■ **Aim of the task**
Write out the material below again, line for line, without any images.

■ **Record excerpts**

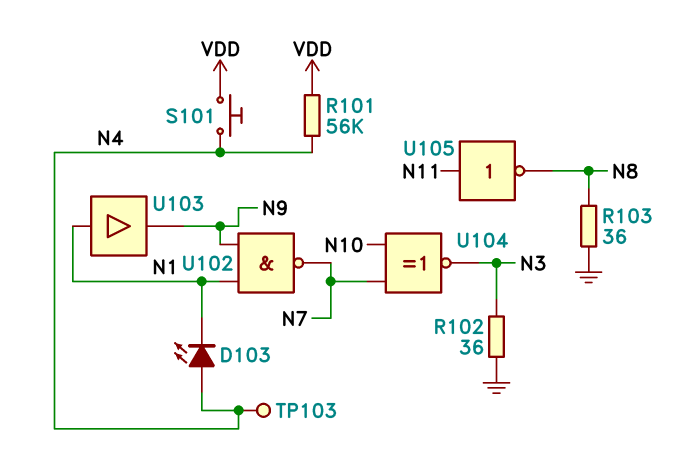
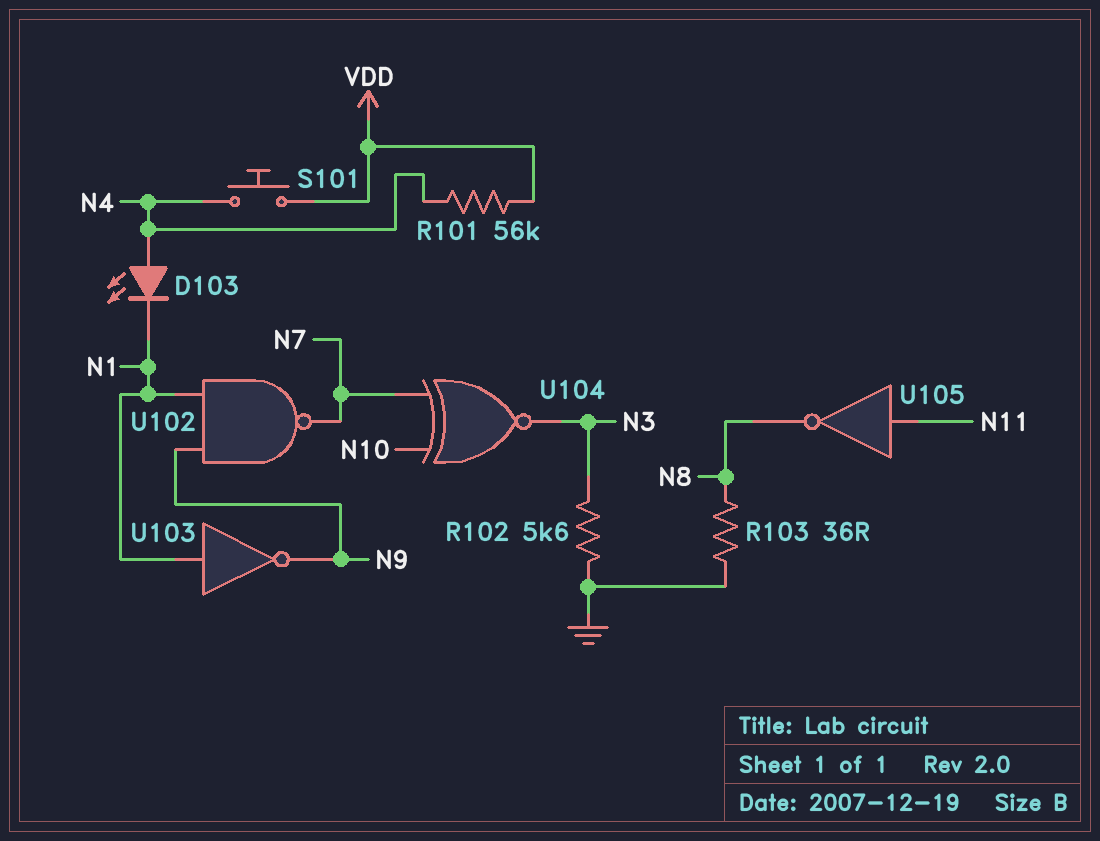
R102: 36 (GND, N3) -> 5.6k (GND, N3)
TP103: test point (N4) -> none
U103: buffer (in N1, out N9) -> NOT (in N1, out N9)

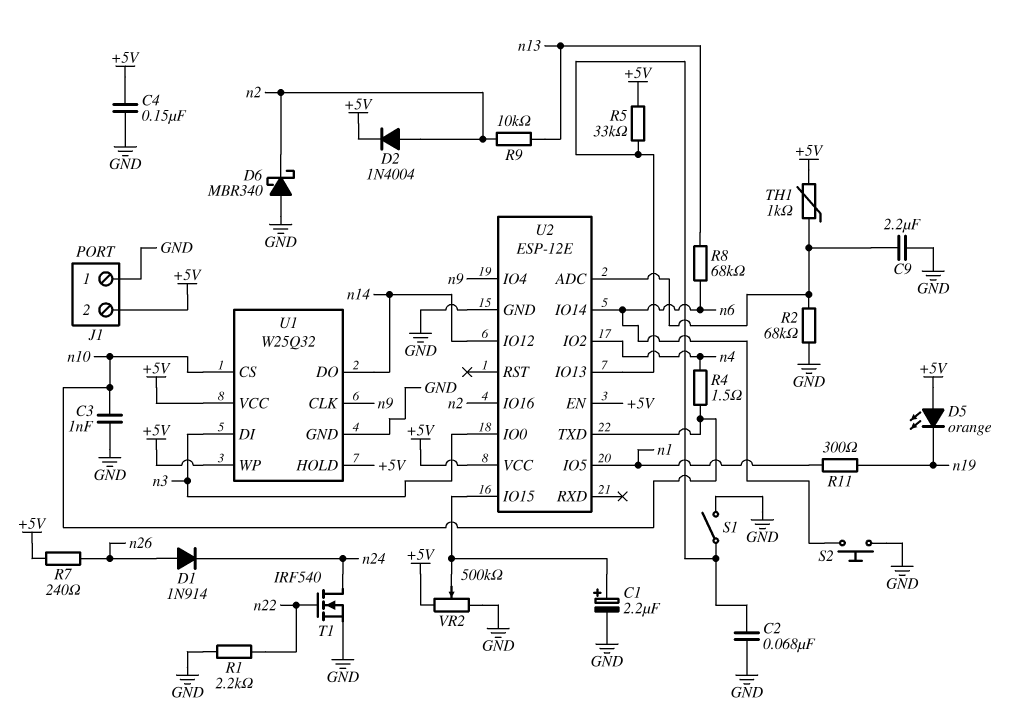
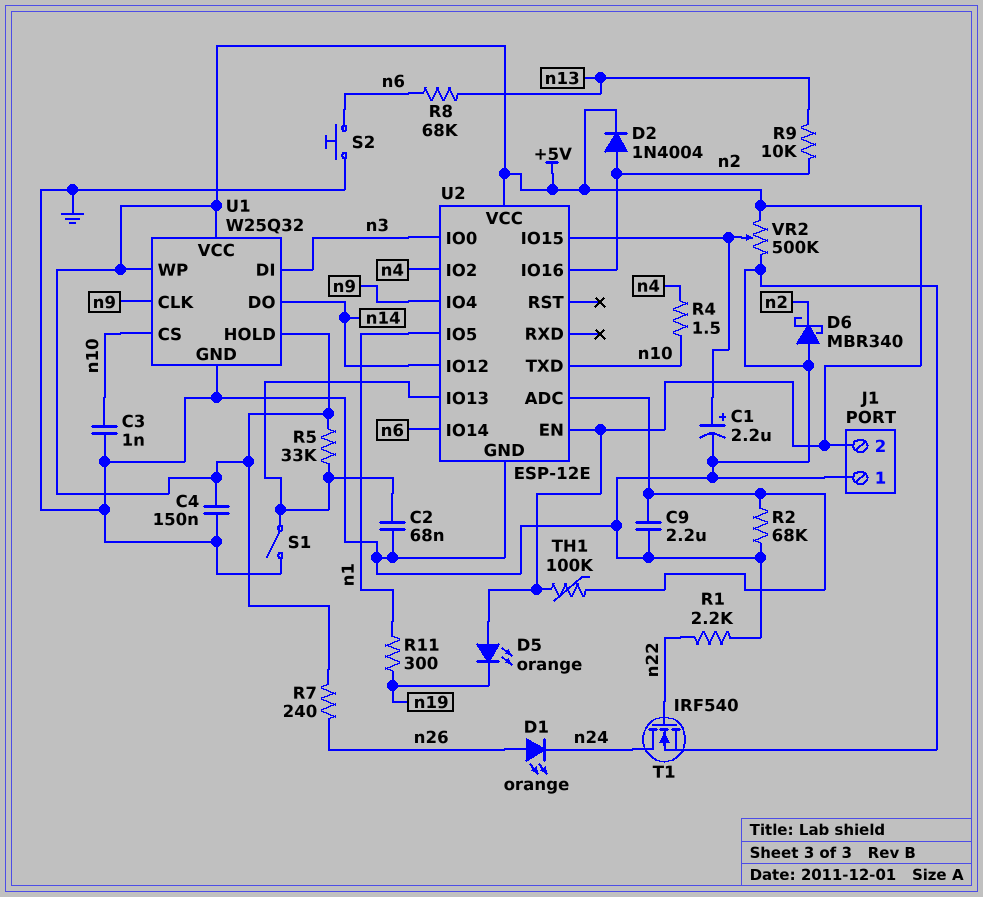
D1: diode 1N914 (A n26, K n24) -> LED orange (A n26, K n24)
TH1: 1k (+5V, U2/ADC) -> 100k (+5V, U2/ADC)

■ **Output below**
R102: 36 (GND, N3) -> 5.6k (GND, N3)
TP103: test point (N4) -> none
U103: buffer (in N1, out N9) -> NOT (in N1, out N9)

D1: diode 1N914 (A n26, K n24) -> LED orange (A n26, K n24)
TH1: 1k (+5V, U2/ADC) -> 100k (+5V, U2/ADC)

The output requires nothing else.